Instructions for the task
The answer is a stretch of the material below, returned exactly: the line containing "bench: (37, 184)", the line containing "washbasin: (930, 698) -> (389, 241), moved", and all lines between.

[Start of Attachment]

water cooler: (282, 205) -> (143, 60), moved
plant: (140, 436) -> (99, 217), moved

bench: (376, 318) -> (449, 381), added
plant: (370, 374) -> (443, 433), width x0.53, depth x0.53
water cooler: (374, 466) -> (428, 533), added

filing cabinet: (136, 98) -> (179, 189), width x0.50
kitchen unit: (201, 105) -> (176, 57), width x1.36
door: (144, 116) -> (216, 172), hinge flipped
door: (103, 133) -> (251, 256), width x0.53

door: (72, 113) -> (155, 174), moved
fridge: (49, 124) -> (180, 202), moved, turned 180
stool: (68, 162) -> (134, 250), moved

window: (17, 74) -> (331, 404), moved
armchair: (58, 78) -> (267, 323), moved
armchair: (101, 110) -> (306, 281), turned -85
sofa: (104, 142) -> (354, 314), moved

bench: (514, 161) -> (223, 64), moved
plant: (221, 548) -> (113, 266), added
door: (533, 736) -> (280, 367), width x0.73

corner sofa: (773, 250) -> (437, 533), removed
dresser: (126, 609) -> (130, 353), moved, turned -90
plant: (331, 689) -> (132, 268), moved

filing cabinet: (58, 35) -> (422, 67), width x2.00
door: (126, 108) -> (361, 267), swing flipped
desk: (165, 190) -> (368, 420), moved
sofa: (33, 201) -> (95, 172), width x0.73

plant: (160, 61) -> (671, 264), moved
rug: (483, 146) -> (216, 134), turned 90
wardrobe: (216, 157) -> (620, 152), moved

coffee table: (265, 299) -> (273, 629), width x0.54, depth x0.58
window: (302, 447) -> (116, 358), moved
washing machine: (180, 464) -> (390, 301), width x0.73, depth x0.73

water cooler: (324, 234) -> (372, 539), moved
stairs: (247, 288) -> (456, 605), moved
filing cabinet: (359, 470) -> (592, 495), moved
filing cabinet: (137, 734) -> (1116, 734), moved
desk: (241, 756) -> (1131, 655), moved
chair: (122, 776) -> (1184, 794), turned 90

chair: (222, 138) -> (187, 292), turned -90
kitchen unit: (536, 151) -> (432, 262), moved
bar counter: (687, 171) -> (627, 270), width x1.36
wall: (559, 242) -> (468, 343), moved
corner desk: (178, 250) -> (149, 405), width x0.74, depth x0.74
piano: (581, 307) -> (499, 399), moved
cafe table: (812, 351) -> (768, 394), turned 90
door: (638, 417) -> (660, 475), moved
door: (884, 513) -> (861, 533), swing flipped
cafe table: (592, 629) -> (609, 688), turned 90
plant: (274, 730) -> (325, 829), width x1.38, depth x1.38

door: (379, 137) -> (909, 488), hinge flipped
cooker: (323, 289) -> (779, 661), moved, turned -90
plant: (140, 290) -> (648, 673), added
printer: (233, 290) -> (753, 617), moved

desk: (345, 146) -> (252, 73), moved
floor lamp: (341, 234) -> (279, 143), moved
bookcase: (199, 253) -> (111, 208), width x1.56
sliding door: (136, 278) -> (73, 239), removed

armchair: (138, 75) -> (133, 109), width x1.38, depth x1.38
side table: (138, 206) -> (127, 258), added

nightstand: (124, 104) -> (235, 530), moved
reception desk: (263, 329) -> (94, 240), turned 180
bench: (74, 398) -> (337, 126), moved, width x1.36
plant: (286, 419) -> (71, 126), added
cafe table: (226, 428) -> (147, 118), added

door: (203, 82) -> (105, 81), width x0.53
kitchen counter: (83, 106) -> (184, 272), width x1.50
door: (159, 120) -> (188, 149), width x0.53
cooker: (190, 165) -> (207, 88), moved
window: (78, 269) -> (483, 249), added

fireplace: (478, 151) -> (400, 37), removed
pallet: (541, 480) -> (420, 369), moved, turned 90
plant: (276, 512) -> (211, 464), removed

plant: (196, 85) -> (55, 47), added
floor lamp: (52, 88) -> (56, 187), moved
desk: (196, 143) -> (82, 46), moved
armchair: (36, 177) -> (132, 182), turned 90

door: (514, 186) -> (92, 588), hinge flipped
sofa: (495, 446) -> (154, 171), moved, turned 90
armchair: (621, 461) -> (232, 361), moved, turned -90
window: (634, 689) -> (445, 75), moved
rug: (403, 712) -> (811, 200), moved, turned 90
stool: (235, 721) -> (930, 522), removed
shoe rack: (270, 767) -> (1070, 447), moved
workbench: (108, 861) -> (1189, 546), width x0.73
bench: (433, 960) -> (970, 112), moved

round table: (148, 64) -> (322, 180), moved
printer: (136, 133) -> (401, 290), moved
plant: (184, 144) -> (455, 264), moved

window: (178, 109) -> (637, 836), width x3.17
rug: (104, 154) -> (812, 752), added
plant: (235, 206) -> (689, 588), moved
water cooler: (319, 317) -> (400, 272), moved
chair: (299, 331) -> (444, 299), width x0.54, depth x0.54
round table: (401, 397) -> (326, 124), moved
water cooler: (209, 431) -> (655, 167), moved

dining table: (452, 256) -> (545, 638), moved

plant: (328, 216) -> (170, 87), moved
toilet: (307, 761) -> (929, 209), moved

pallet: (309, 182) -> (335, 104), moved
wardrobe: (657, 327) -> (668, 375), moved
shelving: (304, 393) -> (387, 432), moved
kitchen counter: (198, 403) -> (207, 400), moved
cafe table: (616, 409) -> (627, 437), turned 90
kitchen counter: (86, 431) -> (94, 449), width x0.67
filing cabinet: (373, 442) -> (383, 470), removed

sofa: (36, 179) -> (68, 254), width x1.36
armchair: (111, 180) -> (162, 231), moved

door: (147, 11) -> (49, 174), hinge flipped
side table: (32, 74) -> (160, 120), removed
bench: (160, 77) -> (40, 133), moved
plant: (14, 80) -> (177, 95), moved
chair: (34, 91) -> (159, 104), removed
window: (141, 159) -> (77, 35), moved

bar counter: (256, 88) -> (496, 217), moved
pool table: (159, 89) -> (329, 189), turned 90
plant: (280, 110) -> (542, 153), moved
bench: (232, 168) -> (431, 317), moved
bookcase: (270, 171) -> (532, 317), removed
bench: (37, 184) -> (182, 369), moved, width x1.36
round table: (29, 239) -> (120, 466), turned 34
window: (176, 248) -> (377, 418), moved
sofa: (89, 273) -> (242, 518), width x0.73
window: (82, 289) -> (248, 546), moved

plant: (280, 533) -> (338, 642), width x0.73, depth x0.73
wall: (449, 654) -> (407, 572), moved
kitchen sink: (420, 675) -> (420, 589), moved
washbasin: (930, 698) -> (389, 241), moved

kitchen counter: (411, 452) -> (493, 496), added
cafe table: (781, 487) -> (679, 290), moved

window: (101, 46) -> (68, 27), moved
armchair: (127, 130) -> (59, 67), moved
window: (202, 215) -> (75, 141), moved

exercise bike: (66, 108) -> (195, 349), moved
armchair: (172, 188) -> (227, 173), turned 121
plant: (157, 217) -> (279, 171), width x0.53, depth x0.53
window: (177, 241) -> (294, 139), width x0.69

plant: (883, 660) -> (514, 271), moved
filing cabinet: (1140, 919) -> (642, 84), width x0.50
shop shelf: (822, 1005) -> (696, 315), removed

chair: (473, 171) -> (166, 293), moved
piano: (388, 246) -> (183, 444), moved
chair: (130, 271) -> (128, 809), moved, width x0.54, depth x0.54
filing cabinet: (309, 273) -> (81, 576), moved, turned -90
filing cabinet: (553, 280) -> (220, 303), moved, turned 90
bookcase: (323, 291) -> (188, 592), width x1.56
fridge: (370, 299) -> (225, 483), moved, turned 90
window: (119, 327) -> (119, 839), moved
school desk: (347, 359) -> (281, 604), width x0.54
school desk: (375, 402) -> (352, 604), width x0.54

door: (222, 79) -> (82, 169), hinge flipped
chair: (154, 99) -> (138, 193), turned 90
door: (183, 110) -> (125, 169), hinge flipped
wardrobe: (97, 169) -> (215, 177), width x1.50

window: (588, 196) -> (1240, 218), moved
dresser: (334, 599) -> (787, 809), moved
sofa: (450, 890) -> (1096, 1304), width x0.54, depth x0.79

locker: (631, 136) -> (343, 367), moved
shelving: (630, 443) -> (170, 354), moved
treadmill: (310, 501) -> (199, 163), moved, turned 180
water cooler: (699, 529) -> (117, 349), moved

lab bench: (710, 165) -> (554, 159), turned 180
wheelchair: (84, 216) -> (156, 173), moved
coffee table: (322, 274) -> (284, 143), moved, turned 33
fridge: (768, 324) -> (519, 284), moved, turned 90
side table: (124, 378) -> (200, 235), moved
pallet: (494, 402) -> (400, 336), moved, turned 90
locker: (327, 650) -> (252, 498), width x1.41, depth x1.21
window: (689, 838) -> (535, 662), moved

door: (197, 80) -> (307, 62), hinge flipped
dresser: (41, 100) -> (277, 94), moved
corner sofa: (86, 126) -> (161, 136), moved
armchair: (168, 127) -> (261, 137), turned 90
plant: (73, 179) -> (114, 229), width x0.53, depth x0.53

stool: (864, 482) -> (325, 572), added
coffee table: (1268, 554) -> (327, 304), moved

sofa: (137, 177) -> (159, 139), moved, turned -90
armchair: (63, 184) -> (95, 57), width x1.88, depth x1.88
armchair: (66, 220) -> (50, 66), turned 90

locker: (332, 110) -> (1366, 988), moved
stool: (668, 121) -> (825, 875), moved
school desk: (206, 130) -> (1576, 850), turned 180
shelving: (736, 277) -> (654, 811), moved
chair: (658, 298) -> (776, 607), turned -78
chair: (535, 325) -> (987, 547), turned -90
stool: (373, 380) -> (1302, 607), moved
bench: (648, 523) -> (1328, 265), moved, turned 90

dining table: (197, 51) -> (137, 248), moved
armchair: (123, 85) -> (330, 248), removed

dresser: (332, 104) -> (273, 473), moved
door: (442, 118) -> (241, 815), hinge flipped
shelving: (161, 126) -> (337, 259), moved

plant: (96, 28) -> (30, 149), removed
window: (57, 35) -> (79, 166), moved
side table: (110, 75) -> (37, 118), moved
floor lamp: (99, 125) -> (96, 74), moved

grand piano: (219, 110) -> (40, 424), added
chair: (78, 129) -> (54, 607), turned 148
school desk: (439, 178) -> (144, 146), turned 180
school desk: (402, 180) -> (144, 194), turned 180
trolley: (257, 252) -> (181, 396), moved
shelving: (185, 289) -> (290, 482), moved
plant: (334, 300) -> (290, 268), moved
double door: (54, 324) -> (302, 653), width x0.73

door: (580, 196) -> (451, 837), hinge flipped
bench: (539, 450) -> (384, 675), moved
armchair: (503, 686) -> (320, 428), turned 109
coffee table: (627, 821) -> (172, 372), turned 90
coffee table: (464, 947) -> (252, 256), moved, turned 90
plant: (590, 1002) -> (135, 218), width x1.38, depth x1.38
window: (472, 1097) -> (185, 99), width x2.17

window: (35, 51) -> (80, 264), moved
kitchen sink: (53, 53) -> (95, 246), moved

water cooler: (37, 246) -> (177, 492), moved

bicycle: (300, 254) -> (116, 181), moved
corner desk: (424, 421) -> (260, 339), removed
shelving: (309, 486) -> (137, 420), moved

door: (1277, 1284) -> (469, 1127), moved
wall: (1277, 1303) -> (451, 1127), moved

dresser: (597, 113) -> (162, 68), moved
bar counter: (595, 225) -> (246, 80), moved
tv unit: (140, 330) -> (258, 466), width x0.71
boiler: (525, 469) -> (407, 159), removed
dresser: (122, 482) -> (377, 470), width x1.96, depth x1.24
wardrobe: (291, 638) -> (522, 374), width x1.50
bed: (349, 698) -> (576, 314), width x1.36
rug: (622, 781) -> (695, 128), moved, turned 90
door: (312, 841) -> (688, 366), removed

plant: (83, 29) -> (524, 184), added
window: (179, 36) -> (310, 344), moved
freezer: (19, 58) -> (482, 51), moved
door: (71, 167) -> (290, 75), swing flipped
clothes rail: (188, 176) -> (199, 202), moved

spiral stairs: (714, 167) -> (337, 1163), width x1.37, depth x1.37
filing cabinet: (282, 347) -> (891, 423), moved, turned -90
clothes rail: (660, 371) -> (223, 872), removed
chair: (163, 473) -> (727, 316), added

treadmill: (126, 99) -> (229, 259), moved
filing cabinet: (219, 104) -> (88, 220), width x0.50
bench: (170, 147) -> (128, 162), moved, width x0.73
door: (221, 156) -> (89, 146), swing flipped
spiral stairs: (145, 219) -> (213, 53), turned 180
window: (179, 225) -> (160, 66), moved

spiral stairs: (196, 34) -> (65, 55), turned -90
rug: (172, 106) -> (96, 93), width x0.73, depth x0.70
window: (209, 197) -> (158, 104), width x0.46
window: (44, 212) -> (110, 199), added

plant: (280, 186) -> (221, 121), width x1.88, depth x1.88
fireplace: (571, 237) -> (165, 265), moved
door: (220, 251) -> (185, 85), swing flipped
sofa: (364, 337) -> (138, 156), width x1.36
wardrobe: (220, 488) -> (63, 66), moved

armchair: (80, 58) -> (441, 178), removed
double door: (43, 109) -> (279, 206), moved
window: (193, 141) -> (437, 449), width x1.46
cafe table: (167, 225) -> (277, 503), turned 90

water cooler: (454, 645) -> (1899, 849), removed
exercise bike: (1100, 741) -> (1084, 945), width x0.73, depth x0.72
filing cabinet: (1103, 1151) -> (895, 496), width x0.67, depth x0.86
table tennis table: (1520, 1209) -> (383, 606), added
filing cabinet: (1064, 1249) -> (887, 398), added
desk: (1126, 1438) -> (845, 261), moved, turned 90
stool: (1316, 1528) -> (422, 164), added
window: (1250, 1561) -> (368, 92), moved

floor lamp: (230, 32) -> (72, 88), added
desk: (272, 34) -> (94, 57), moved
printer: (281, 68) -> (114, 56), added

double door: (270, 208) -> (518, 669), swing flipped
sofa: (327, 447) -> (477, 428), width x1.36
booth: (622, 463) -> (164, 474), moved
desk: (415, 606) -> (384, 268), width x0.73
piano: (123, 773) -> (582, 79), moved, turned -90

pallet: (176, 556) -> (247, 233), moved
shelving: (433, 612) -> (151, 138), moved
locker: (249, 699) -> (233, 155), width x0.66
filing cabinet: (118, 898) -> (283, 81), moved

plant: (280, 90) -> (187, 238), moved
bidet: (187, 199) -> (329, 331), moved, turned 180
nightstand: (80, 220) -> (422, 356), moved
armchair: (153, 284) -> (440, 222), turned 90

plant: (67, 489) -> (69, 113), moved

[End of Attachment]

Result of this task
bench: (37, 184) -> (182, 369), moved, width x1.36
round table: (29, 239) -> (120, 466), turned 34
window: (176, 248) -> (377, 418), moved
sofa: (89, 273) -> (242, 518), width x0.73
window: (82, 289) -> (248, 546), moved

plant: (280, 533) -> (338, 642), width x0.73, depth x0.73
wall: (449, 654) -> (407, 572), moved
kitchen sink: (420, 675) -> (420, 589), moved
washbasin: (930, 698) -> (389, 241), moved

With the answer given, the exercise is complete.